(Task item) Repeat the listing below word for word, minus the pictures.

(Stored data)
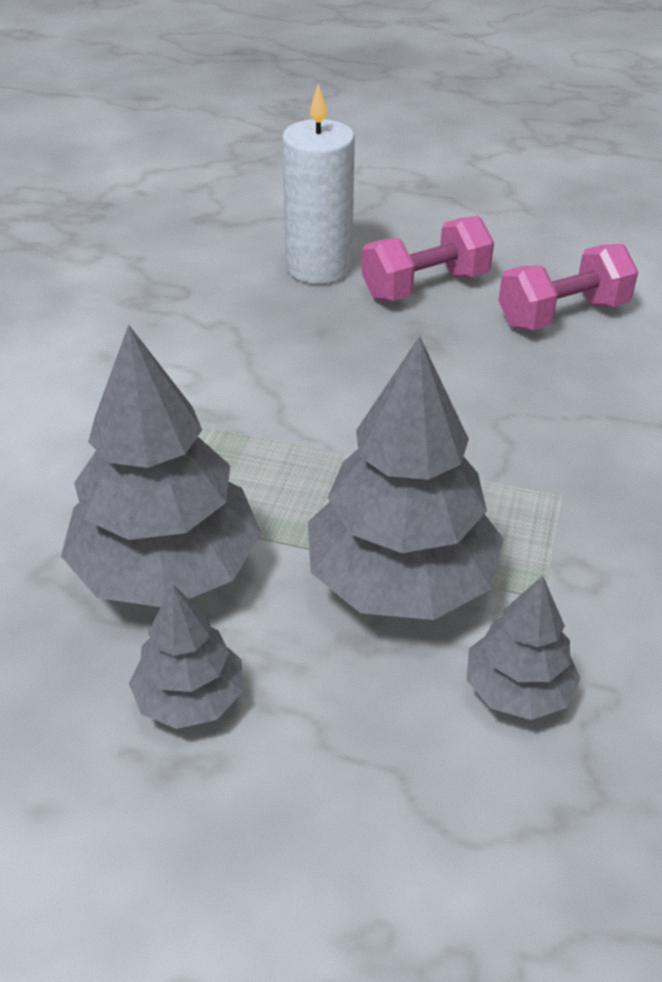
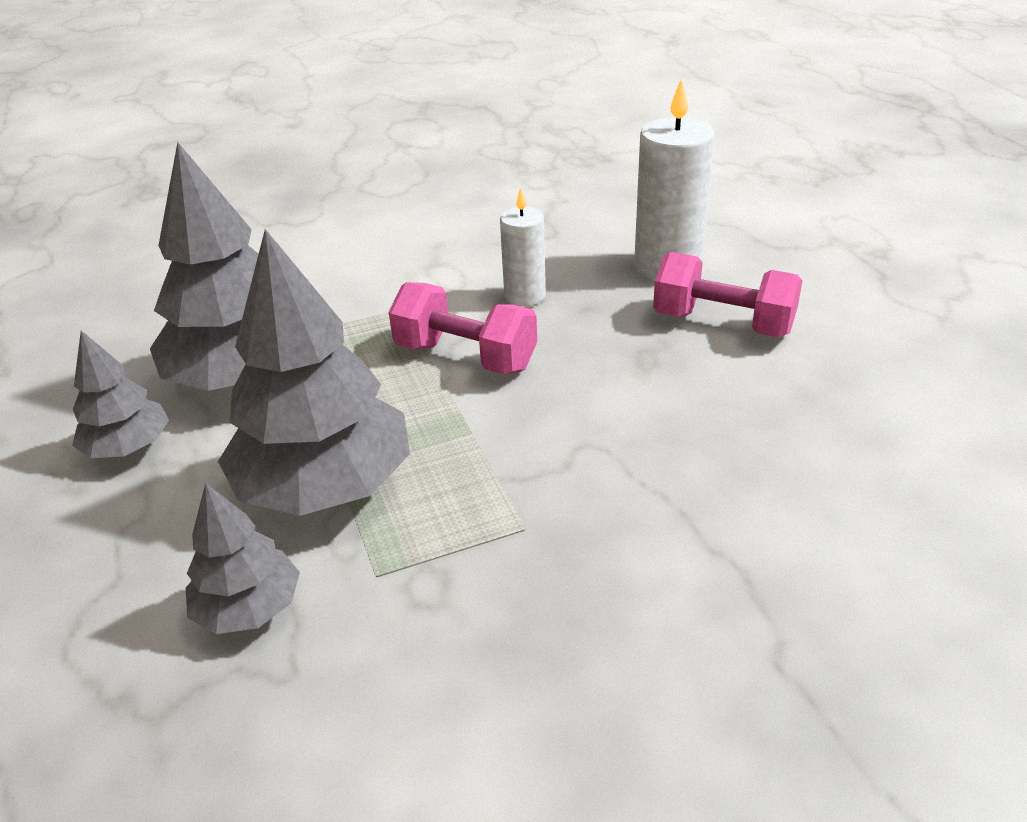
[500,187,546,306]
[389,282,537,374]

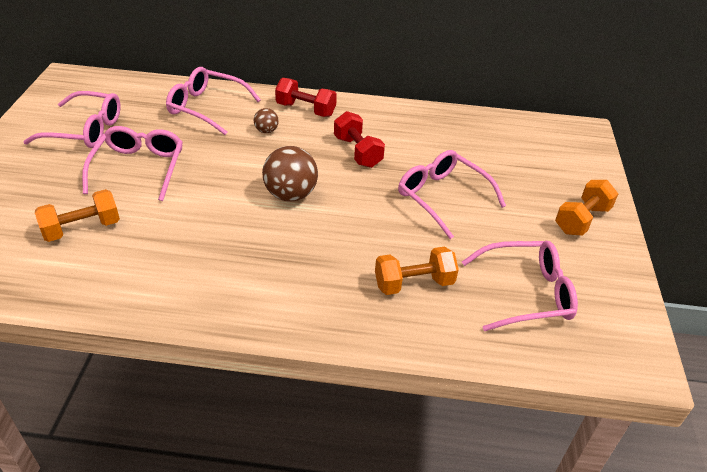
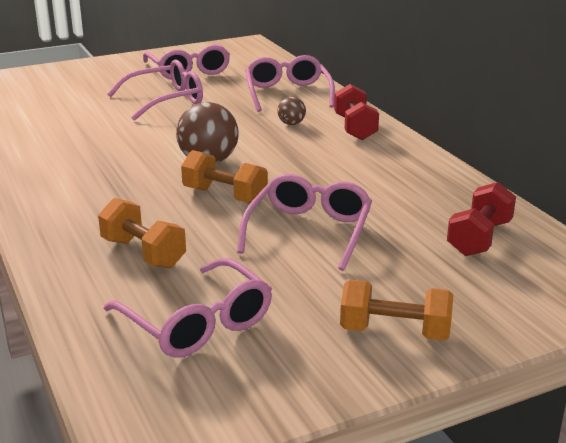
[181,150,268,203]
[447,182,516,256]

(Expected output)
[500,187,546,306]
[389,282,537,374]

[181,150,268,203]
[447,182,516,256]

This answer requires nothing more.